## Exercise directions
Restate the data exactly, with nothing altered.
▼
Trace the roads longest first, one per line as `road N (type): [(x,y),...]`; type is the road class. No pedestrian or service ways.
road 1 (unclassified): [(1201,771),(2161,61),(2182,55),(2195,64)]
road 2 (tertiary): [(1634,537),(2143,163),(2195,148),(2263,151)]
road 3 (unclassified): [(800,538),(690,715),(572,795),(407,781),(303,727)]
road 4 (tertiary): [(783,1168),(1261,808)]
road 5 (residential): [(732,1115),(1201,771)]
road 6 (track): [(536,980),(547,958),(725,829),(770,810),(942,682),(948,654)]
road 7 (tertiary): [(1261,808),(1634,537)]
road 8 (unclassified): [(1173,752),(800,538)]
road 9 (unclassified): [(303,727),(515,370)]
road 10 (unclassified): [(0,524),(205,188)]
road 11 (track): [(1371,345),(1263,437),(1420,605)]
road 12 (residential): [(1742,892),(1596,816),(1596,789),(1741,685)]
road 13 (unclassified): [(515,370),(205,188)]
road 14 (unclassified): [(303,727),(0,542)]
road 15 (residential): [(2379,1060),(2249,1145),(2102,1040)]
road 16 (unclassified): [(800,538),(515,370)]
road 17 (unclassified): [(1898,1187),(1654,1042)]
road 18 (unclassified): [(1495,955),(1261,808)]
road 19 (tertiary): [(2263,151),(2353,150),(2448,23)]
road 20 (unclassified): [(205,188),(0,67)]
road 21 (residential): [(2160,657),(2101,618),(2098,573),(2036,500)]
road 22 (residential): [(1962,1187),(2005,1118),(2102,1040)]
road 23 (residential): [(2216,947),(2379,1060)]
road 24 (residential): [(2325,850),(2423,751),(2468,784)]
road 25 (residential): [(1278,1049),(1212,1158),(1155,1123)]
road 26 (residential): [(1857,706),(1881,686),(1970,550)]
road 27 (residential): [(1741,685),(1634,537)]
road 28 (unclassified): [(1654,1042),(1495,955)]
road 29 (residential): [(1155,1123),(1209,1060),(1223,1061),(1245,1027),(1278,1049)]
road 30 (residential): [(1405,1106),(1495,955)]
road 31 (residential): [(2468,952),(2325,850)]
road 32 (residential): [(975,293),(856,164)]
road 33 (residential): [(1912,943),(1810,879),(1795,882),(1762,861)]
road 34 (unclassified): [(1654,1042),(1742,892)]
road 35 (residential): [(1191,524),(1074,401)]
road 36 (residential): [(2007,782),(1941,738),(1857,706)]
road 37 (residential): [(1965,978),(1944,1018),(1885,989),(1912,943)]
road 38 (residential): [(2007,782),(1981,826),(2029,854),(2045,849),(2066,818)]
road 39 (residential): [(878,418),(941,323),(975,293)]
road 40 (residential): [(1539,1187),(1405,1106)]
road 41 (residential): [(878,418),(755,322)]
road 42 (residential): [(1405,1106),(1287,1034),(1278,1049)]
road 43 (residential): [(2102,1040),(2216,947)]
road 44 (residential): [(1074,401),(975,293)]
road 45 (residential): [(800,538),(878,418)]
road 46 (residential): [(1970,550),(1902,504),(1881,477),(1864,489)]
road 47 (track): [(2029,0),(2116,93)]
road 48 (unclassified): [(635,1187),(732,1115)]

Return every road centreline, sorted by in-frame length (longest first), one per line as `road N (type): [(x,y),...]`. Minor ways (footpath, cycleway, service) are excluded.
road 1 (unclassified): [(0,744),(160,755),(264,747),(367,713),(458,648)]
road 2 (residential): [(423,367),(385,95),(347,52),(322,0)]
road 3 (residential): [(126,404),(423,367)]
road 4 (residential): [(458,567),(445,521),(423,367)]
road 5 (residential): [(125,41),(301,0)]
▲
## Result of the task
Trace the roads longest first, one per line as `road N (type): [(x,y),...]`; type is the road class. No pedestrian or service ways.
road 1 (unclassified): [(1201,771),(2161,61),(2182,55),(2195,64)]
road 2 (tertiary): [(1634,537),(2143,163),(2195,148),(2263,151)]
road 3 (unclassified): [(800,538),(690,715),(572,795),(407,781),(303,727)]
road 4 (tertiary): [(783,1168),(1261,808)]
road 5 (residential): [(732,1115),(1201,771)]
road 6 (track): [(536,980),(547,958),(725,829),(770,810),(942,682),(948,654)]
road 7 (tertiary): [(1261,808),(1634,537)]
road 8 (unclassified): [(1173,752),(800,538)]
road 9 (unclassified): [(303,727),(515,370)]
road 10 (unclassified): [(0,524),(205,188)]
road 11 (track): [(1371,345),(1263,437),(1420,605)]
road 12 (residential): [(1742,892),(1596,816),(1596,789),(1741,685)]
road 13 (unclassified): [(515,370),(205,188)]
road 14 (unclassified): [(303,727),(0,542)]
road 15 (residential): [(2379,1060),(2249,1145),(2102,1040)]
road 16 (unclassified): [(800,538),(515,370)]
road 17 (unclassified): [(1898,1187),(1654,1042)]
road 18 (unclassified): [(1495,955),(1261,808)]
road 19 (tertiary): [(2263,151),(2353,150),(2448,23)]
road 20 (unclassified): [(205,188),(0,67)]
road 21 (residential): [(2160,657),(2101,618),(2098,573),(2036,500)]
road 22 (residential): [(1962,1187),(2005,1118),(2102,1040)]
road 23 (residential): [(2216,947),(2379,1060)]
road 24 (residential): [(2325,850),(2423,751),(2468,784)]
road 25 (residential): [(1278,1049),(1212,1158),(1155,1123)]
road 26 (residential): [(1857,706),(1881,686),(1970,550)]
road 27 (residential): [(1741,685),(1634,537)]
road 28 (unclassified): [(1654,1042),(1495,955)]
road 29 (residential): [(1155,1123),(1209,1060),(1223,1061),(1245,1027),(1278,1049)]
road 30 (residential): [(1405,1106),(1495,955)]
road 31 (residential): [(2468,952),(2325,850)]
road 32 (residential): [(975,293),(856,164)]
road 33 (residential): [(1912,943),(1810,879),(1795,882),(1762,861)]
road 34 (unclassified): [(1654,1042),(1742,892)]
road 35 (residential): [(1191,524),(1074,401)]
road 36 (residential): [(2007,782),(1941,738),(1857,706)]
road 37 (residential): [(1965,978),(1944,1018),(1885,989),(1912,943)]
road 38 (residential): [(2007,782),(1981,826),(2029,854),(2045,849),(2066,818)]
road 39 (residential): [(878,418),(941,323),(975,293)]
road 40 (residential): [(1539,1187),(1405,1106)]
road 41 (residential): [(878,418),(755,322)]
road 42 (residential): [(1405,1106),(1287,1034),(1278,1049)]
road 43 (residential): [(2102,1040),(2216,947)]
road 44 (residential): [(1074,401),(975,293)]
road 45 (residential): [(800,538),(878,418)]
road 46 (residential): [(1970,550),(1902,504),(1881,477),(1864,489)]
road 47 (track): [(2029,0),(2116,93)]
road 48 (unclassified): [(635,1187),(732,1115)]

Return every road centreline, sorted by in-frame length (longest first), one per line as `road N (type): [(x,y),...]`. Minor ways (footpath, cycleway, service) are excluded.
road 1 (unclassified): [(0,744),(160,755),(264,747),(367,713),(458,648)]
road 2 (residential): [(423,367),(385,95),(347,52),(322,0)]
road 3 (residential): [(126,404),(423,367)]
road 4 (residential): [(458,567),(445,521),(423,367)]
road 5 (residential): [(125,41),(301,0)]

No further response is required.